_DESCRIPTION OF THE TASK_:
Can you repeat the lines from the very start through the line that contains "15: (844, 772)" and leave the pictures out of your answer?

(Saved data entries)
• • • • •
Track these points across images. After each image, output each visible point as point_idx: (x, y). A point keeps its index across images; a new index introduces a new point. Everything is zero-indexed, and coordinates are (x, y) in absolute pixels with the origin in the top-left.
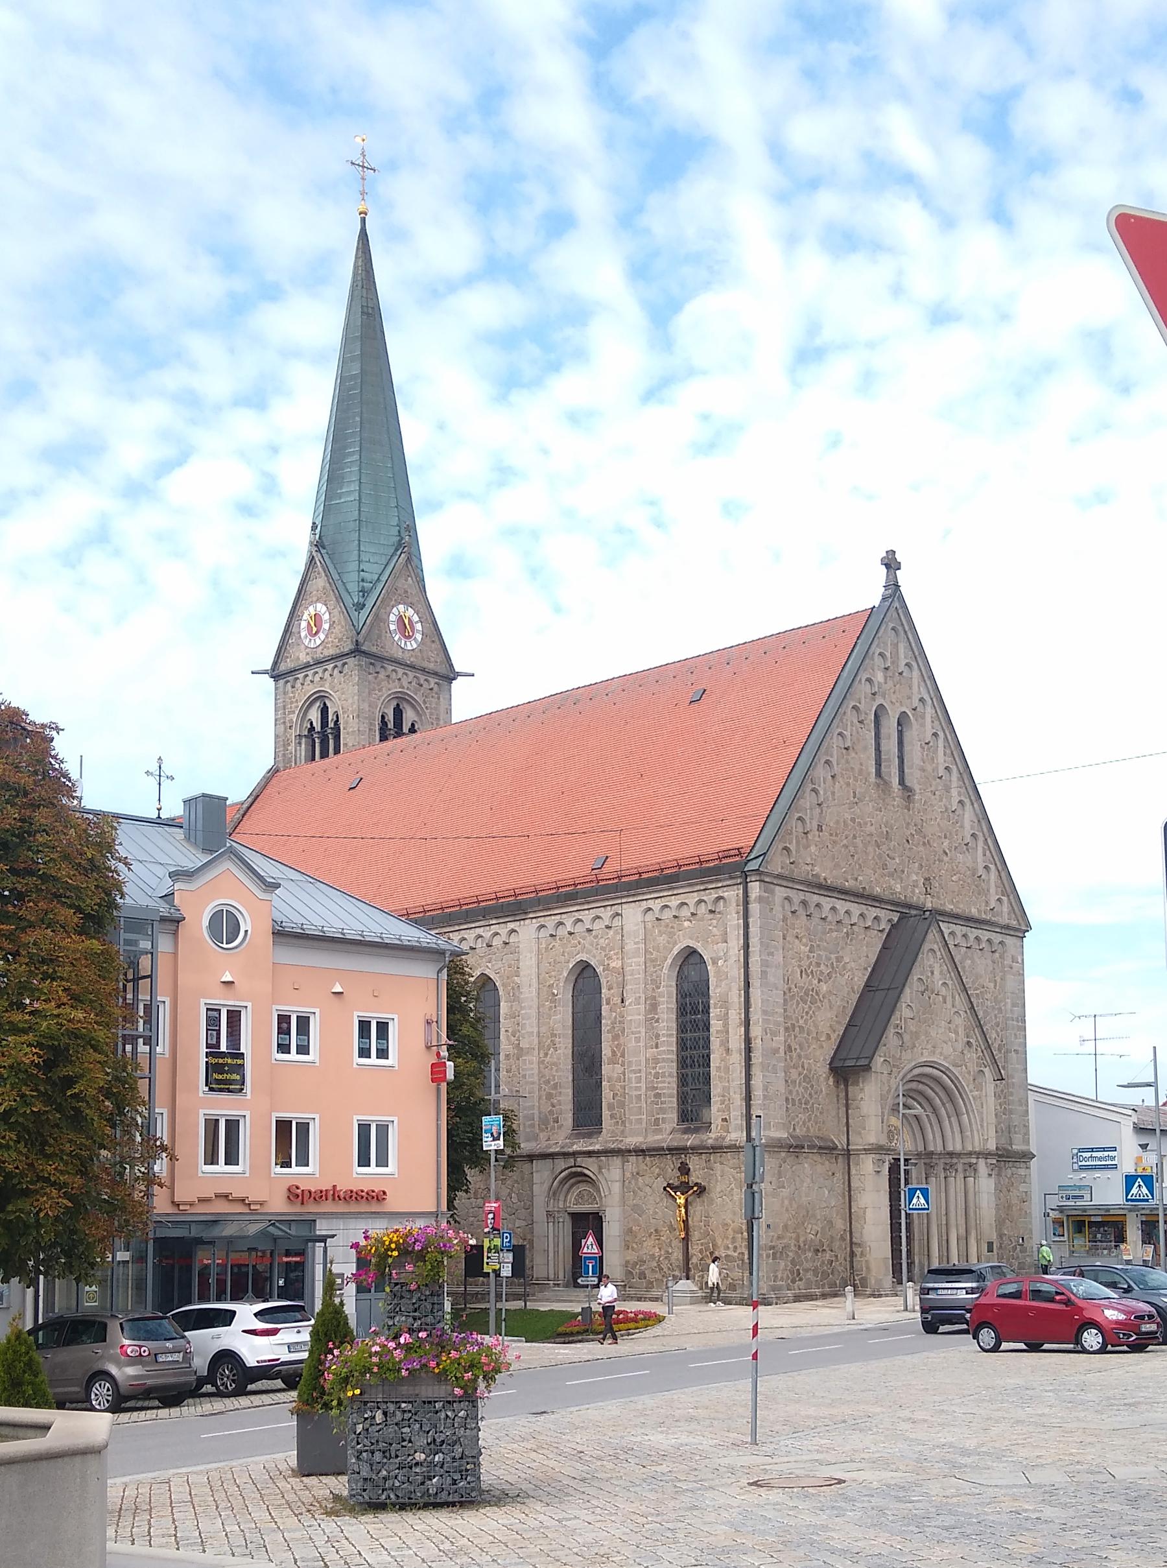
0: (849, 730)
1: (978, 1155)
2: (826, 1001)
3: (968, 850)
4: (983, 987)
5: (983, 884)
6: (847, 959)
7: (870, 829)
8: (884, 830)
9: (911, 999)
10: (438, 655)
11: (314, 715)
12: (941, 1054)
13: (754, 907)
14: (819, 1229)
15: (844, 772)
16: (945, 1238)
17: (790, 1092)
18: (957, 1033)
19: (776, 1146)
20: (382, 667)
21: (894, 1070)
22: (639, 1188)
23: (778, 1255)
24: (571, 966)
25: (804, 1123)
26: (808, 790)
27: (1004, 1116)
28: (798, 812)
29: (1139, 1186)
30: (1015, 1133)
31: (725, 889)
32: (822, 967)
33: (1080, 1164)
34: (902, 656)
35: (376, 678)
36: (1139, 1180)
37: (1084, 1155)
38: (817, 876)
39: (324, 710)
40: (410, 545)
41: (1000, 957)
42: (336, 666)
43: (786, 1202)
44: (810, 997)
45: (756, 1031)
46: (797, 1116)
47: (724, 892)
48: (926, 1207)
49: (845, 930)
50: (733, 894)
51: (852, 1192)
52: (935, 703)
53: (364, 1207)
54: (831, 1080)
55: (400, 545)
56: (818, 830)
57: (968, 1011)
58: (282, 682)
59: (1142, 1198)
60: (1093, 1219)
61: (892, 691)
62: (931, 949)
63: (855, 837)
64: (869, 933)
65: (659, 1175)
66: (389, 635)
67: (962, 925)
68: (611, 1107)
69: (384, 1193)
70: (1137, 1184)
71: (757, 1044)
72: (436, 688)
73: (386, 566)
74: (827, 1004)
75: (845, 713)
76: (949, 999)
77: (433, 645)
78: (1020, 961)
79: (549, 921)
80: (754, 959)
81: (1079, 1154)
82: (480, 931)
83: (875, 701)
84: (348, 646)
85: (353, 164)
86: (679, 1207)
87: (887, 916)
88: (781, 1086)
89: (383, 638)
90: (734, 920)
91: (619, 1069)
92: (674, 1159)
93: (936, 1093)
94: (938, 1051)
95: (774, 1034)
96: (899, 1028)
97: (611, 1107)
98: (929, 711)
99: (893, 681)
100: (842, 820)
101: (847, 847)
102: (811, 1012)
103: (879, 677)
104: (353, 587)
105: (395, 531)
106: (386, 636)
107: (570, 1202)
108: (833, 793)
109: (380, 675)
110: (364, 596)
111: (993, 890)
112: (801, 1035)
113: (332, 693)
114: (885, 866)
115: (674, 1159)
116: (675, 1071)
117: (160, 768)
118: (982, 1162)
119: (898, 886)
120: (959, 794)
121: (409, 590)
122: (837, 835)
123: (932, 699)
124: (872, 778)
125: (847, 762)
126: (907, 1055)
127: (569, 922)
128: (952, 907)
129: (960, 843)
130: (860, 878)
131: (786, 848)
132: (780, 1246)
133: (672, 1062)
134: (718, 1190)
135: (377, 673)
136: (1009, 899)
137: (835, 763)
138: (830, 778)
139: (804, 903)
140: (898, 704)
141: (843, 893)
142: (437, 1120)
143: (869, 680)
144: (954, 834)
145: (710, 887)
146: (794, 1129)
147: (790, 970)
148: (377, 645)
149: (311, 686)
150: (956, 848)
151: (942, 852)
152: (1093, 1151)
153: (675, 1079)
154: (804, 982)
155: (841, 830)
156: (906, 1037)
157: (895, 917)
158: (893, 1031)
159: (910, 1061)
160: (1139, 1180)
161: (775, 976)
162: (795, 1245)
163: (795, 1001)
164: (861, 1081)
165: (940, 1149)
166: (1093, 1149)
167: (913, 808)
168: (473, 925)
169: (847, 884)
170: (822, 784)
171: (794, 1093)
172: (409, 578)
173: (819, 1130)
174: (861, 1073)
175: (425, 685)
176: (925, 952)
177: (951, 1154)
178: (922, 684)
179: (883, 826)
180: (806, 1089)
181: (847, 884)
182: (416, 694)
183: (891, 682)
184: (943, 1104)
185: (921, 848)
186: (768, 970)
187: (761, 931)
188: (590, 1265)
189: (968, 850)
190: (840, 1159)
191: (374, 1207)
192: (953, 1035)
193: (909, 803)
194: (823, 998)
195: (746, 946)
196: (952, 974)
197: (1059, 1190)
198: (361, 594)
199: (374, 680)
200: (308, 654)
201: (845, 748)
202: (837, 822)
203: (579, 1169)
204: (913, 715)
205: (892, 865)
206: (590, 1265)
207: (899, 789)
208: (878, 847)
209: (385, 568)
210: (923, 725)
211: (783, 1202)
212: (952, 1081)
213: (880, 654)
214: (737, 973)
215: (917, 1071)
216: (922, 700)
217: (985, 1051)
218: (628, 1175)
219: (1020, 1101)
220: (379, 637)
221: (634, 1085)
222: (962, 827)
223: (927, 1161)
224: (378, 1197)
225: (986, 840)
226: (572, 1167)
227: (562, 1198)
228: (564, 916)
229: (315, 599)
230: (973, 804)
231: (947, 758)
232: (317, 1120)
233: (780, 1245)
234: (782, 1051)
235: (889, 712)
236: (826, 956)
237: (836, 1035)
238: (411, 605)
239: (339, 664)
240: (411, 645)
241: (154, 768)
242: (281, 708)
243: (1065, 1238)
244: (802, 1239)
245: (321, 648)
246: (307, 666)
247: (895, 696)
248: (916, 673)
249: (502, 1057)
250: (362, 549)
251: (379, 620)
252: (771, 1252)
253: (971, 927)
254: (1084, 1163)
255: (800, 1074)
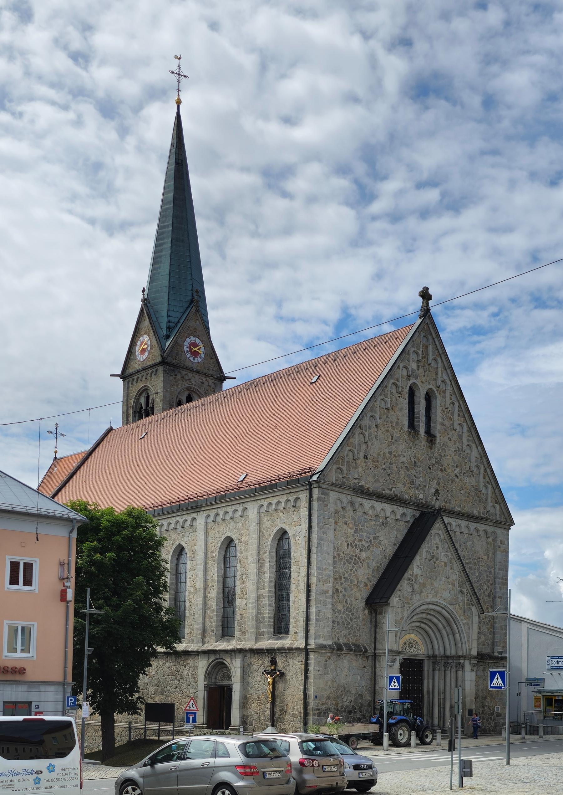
0: (389, 397)
1: (465, 657)
2: (365, 563)
3: (473, 475)
4: (480, 559)
5: (482, 496)
6: (381, 538)
7: (402, 459)
8: (413, 460)
9: (420, 563)
10: (214, 366)
11: (143, 401)
12: (441, 597)
13: (315, 504)
14: (353, 699)
15: (385, 423)
16: (442, 706)
17: (336, 617)
18: (453, 585)
19: (321, 648)
20: (179, 372)
21: (406, 605)
22: (251, 672)
23: (322, 714)
24: (223, 539)
25: (346, 636)
26: (357, 433)
27: (490, 636)
28: (349, 446)
29: (498, 678)
30: (497, 646)
31: (300, 493)
32: (364, 543)
33: (551, 665)
34: (430, 353)
35: (175, 378)
36: (498, 674)
37: (554, 660)
38: (362, 486)
39: (148, 398)
40: (198, 302)
41: (493, 540)
42: (153, 372)
43: (329, 683)
44: (354, 560)
45: (313, 580)
46: (341, 632)
47: (300, 494)
48: (399, 688)
49: (381, 520)
50: (304, 496)
51: (376, 678)
52: (453, 384)
53: (10, 677)
54: (366, 612)
55: (192, 301)
56: (364, 458)
57: (462, 572)
58: (126, 381)
59: (498, 686)
60: (557, 698)
61: (423, 374)
62: (437, 533)
63: (391, 464)
64: (398, 523)
65: (261, 665)
66: (183, 353)
67: (465, 520)
68: (240, 625)
69: (24, 669)
70: (496, 677)
71: (313, 588)
72: (213, 386)
73: (184, 313)
74: (366, 565)
75: (386, 387)
76: (449, 564)
77: (211, 361)
78: (506, 543)
79: (212, 512)
80: (314, 536)
81: (551, 660)
82: (178, 518)
83: (410, 380)
84: (159, 359)
85: (172, 72)
86: (269, 684)
87: (410, 514)
88: (329, 614)
89: (180, 355)
90: (304, 512)
91: (244, 601)
92: (269, 655)
93: (439, 620)
94: (439, 595)
95: (325, 582)
96: (411, 580)
97: (240, 625)
98: (449, 389)
99: (424, 369)
100: (382, 453)
101: (385, 470)
102: (354, 570)
103: (414, 366)
104: (164, 325)
105: (190, 293)
106: (182, 354)
107: (218, 680)
108: (376, 436)
109: (177, 377)
110: (170, 330)
111: (489, 500)
112: (346, 583)
113: (151, 387)
114: (412, 482)
115: (269, 655)
116: (273, 603)
117: (57, 429)
118: (467, 663)
119: (422, 495)
120: (468, 440)
121: (197, 328)
122: (378, 461)
123: (451, 381)
124: (406, 428)
125: (388, 417)
126: (416, 597)
127: (221, 513)
128: (460, 509)
129: (467, 471)
130: (393, 489)
131: (339, 468)
132: (324, 709)
133: (272, 598)
134: (291, 674)
135: (176, 375)
136: (500, 506)
137: (378, 418)
138: (375, 426)
139: (352, 504)
140: (426, 384)
141: (380, 497)
142: (66, 625)
143: (405, 367)
144: (463, 465)
145: (292, 492)
146: (338, 639)
147: (339, 544)
148: (176, 359)
149: (141, 383)
150: (464, 473)
151: (454, 476)
152: (558, 658)
153: (273, 608)
154: (349, 551)
155: (381, 459)
156: (416, 587)
157: (417, 514)
158: (406, 582)
159: (418, 601)
160: (498, 674)
161: (328, 547)
162: (335, 709)
163: (342, 562)
164: (383, 612)
165: (453, 653)
166: (559, 657)
167: (435, 448)
168: (174, 515)
169: (384, 492)
170: (368, 430)
171: (339, 618)
172: (198, 321)
173: (356, 640)
174: (384, 607)
175: (206, 383)
176: (433, 534)
177: (447, 657)
178: (444, 371)
179: (412, 458)
180: (348, 615)
181: (384, 492)
182: (200, 388)
183: (422, 369)
184: (444, 627)
185: (440, 473)
186: (322, 542)
187: (318, 518)
188: (191, 717)
189: (473, 475)
190: (370, 659)
191: (18, 677)
192: (451, 586)
193: (432, 444)
194: (363, 561)
195: (310, 528)
196: (451, 549)
197: (526, 680)
198: (168, 329)
199: (173, 379)
200: (139, 365)
201: (386, 409)
202: (379, 454)
203: (221, 660)
204: (438, 391)
205: (417, 482)
206: (191, 717)
207: (425, 436)
208: (408, 470)
209: (183, 314)
210: (444, 397)
211: (327, 682)
212: (449, 614)
213: (415, 352)
214: (304, 543)
215: (423, 607)
216: (444, 381)
217: (472, 596)
218: (246, 664)
219: (501, 627)
220: (177, 354)
221: (250, 611)
222: (470, 461)
223: (434, 661)
224: (22, 671)
225: (486, 469)
226: (217, 659)
227: (214, 677)
228: (219, 510)
229: (143, 333)
230: (477, 447)
231: (460, 418)
232: (36, 626)
233: (323, 708)
234: (330, 593)
235: (421, 389)
236: (366, 536)
237: (371, 584)
238: (198, 337)
239: (154, 370)
240: (198, 360)
241: (53, 429)
242: (127, 395)
243: (541, 709)
244: (340, 705)
245: (146, 361)
246: (138, 371)
247: (425, 378)
248: (440, 365)
249: (187, 593)
250: (170, 303)
251: (176, 345)
252: (317, 712)
253: (472, 522)
254: (553, 665)
255: (344, 606)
• • • • •
_EXERCISE RESPONSE_:
Track these points across images. After each image, output each visible point as point_idx: (x, y). A point keeps its index across images; a new index introduces a new point. Everything is zero-indexed, and coordinates are (x, y) in absolute pixels with the origin in the top-left.
0: (849, 730)
1: (978, 1155)
2: (826, 1001)
3: (968, 850)
4: (983, 987)
5: (983, 884)
6: (847, 959)
7: (870, 829)
8: (884, 830)
9: (911, 999)
10: (438, 655)
11: (314, 715)
12: (941, 1054)
13: (754, 907)
14: (819, 1229)
15: (844, 772)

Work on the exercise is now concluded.